Start of DATASET EXTRACT

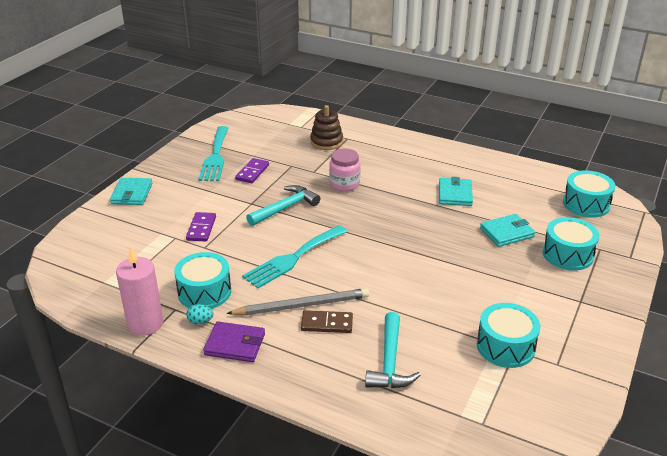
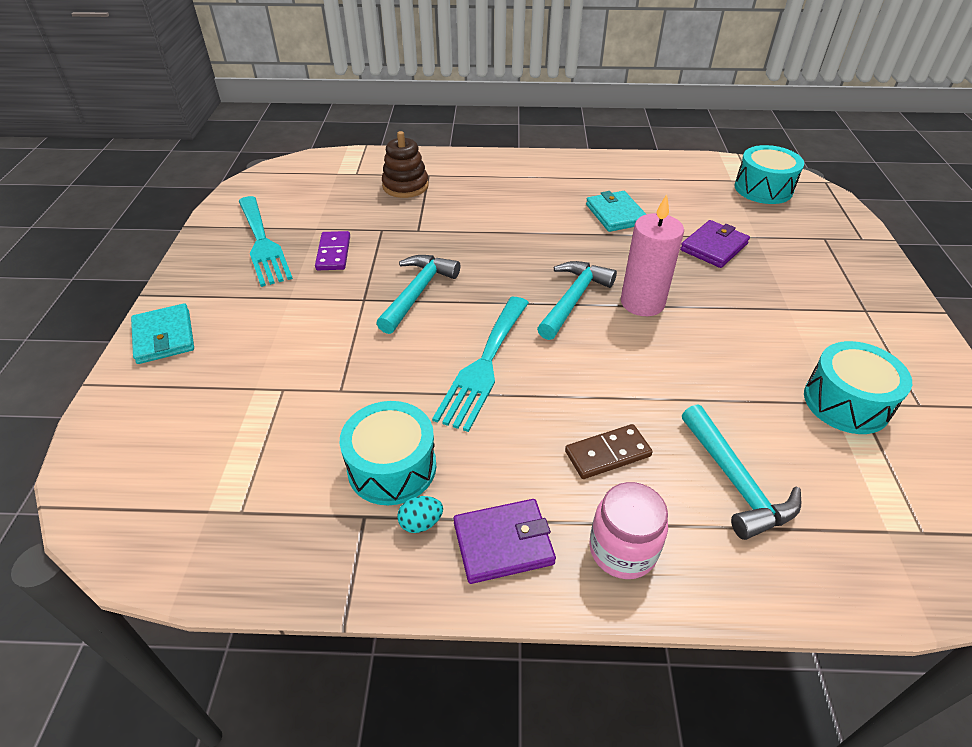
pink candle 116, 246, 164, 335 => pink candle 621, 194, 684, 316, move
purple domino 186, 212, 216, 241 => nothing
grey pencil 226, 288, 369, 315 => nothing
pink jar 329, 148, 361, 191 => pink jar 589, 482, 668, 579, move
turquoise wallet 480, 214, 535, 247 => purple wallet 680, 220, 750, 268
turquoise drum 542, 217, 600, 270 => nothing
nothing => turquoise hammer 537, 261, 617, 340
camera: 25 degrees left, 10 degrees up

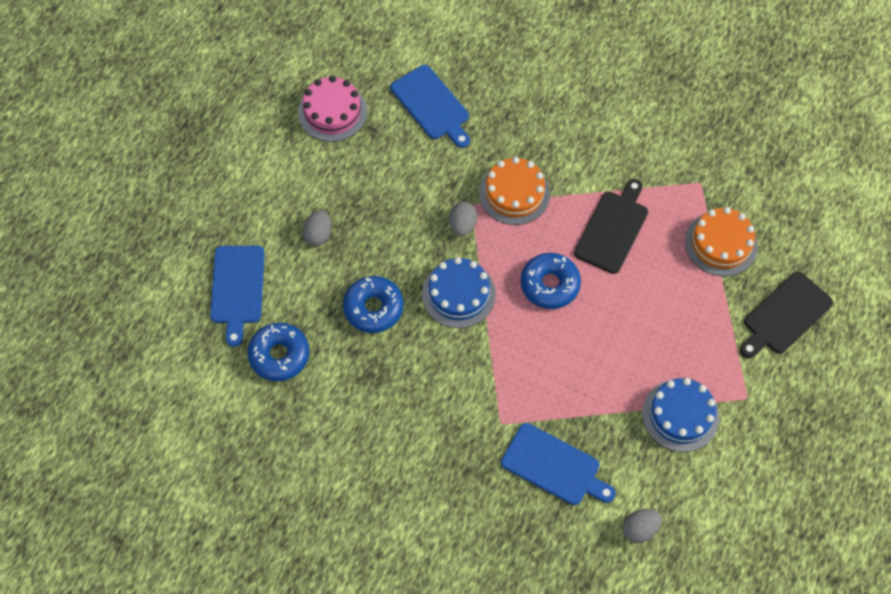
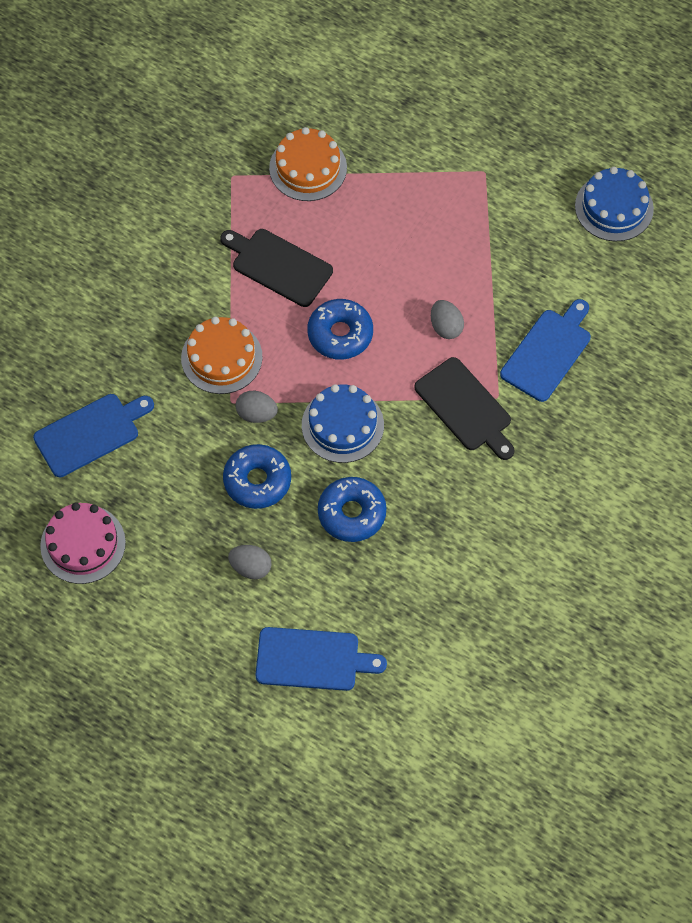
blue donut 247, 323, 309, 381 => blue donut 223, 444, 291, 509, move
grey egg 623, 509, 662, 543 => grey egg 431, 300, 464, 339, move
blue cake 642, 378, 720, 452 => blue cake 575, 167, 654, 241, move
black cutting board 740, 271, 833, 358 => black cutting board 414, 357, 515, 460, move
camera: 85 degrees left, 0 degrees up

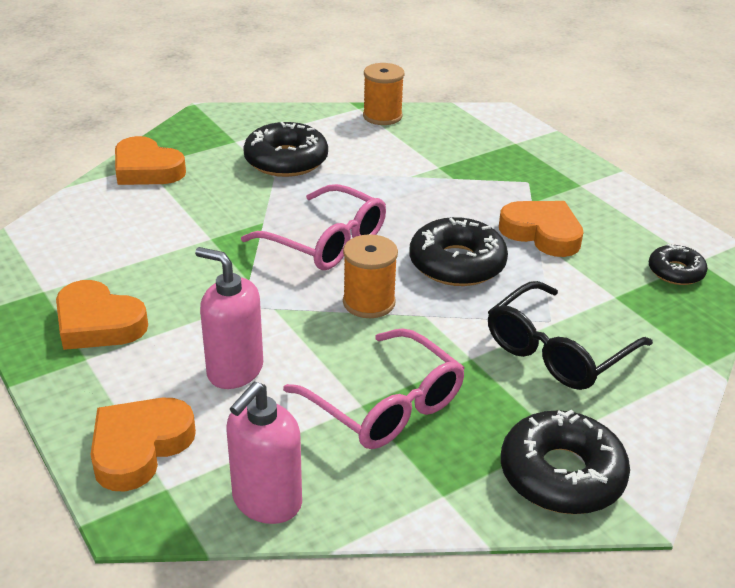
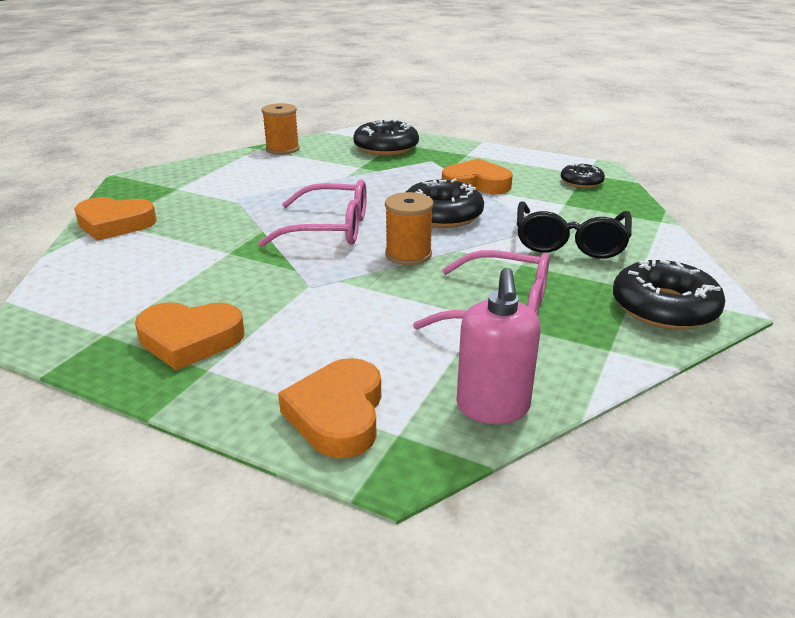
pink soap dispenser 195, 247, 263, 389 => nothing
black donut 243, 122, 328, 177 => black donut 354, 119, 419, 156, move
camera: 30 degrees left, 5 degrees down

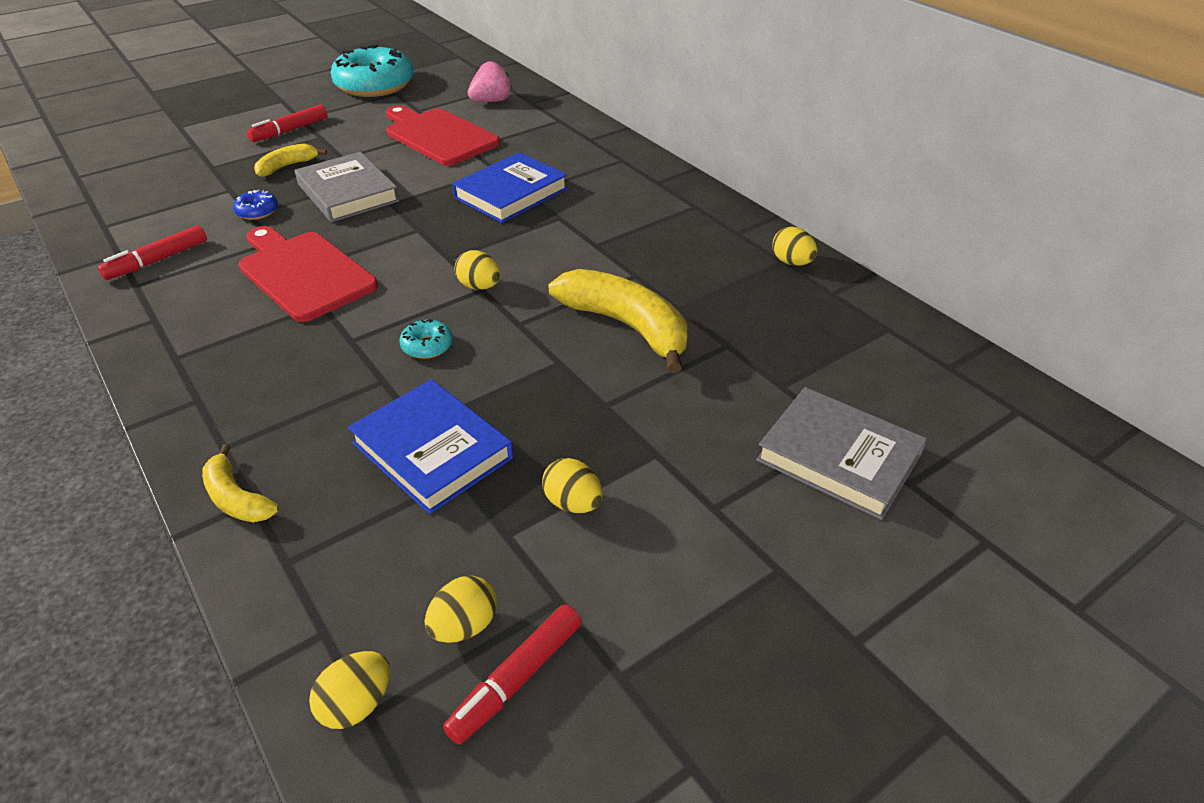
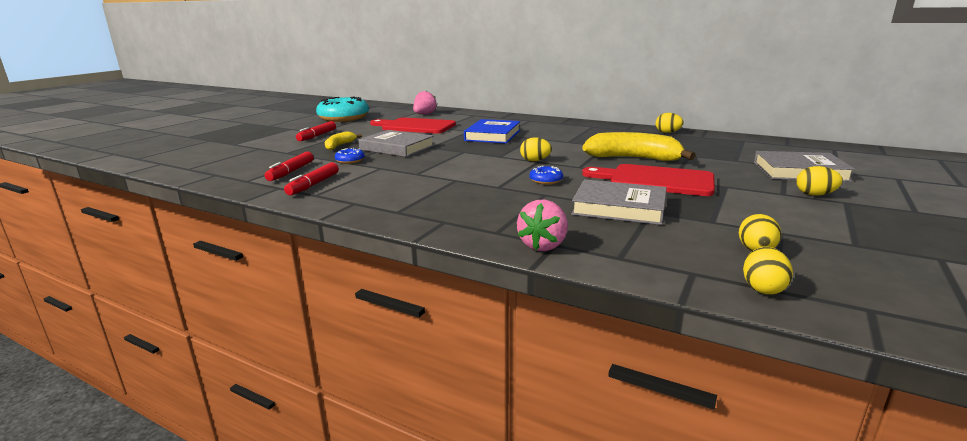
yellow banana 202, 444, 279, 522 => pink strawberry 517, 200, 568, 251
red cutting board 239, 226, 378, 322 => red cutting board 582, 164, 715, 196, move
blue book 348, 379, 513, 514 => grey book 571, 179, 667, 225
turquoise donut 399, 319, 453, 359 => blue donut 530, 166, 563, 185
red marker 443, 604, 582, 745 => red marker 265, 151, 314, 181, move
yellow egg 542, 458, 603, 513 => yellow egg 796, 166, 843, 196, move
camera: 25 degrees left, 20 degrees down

End of DATASET EXTRACT

Repeat the exact lines from the first line of the data through the line containing "turquoise drum 542, 217, 600, 270 => nothing". Nothing else, no pictures.

pink candle 116, 246, 164, 335 => pink candle 621, 194, 684, 316, move
purple domino 186, 212, 216, 241 => nothing
grey pencil 226, 288, 369, 315 => nothing
pink jar 329, 148, 361, 191 => pink jar 589, 482, 668, 579, move
turquoise wallet 480, 214, 535, 247 => purple wallet 680, 220, 750, 268
turquoise drum 542, 217, 600, 270 => nothing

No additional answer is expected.